(Work instruction) Count the lines below that contain the word "carton", and state only that number.

(Supplied entries)
------------------------------------------------------------------------
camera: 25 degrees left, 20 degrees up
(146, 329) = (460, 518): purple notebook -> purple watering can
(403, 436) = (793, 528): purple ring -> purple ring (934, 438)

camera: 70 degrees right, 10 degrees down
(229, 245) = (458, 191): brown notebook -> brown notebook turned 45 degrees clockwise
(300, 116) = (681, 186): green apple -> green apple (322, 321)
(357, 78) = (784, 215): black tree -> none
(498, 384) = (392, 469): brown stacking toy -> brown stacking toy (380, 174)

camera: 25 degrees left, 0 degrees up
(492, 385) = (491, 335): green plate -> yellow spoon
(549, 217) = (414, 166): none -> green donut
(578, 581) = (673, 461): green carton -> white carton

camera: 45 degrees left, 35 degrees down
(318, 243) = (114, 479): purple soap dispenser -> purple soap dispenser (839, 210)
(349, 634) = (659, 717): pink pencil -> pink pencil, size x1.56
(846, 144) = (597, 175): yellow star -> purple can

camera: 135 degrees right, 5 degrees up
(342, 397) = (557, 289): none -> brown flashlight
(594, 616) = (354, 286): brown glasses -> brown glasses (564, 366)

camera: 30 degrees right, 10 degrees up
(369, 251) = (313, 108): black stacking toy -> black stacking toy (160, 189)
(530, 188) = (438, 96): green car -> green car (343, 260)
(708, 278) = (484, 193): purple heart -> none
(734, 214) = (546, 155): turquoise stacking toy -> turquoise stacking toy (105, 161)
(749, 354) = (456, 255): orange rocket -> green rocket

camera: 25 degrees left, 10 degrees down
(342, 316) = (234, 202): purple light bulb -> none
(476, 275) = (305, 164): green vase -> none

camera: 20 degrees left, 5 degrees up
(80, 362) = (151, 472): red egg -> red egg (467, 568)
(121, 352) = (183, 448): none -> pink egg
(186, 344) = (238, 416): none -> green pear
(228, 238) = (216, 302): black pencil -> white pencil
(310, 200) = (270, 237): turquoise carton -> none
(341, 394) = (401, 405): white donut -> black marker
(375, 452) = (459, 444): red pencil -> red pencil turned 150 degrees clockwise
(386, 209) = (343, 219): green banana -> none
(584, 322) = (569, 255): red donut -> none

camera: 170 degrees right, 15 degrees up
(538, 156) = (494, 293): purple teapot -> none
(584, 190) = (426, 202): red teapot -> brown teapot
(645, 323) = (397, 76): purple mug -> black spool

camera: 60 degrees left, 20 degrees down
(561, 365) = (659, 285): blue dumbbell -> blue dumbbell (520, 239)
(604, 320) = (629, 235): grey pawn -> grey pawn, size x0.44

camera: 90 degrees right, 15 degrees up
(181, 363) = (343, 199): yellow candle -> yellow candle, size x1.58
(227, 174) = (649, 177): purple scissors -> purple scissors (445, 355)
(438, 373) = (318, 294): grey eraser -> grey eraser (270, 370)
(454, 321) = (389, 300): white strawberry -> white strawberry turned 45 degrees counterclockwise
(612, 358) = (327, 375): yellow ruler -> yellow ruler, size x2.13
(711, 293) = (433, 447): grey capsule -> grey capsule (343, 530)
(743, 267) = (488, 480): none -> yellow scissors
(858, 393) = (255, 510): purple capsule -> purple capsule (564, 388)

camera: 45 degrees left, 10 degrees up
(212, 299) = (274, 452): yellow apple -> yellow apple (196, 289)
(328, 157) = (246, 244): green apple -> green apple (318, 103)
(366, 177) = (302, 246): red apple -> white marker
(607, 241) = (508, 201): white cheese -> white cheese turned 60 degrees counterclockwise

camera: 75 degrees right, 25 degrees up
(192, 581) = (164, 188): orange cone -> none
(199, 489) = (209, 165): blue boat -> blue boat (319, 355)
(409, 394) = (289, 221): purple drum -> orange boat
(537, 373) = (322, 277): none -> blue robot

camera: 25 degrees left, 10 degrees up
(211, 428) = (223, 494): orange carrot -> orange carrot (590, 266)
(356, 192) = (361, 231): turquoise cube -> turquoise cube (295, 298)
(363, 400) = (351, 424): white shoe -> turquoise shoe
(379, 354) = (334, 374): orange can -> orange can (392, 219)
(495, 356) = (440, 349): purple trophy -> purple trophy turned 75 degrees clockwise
------------------------------------------------------------------------
(Response area) 2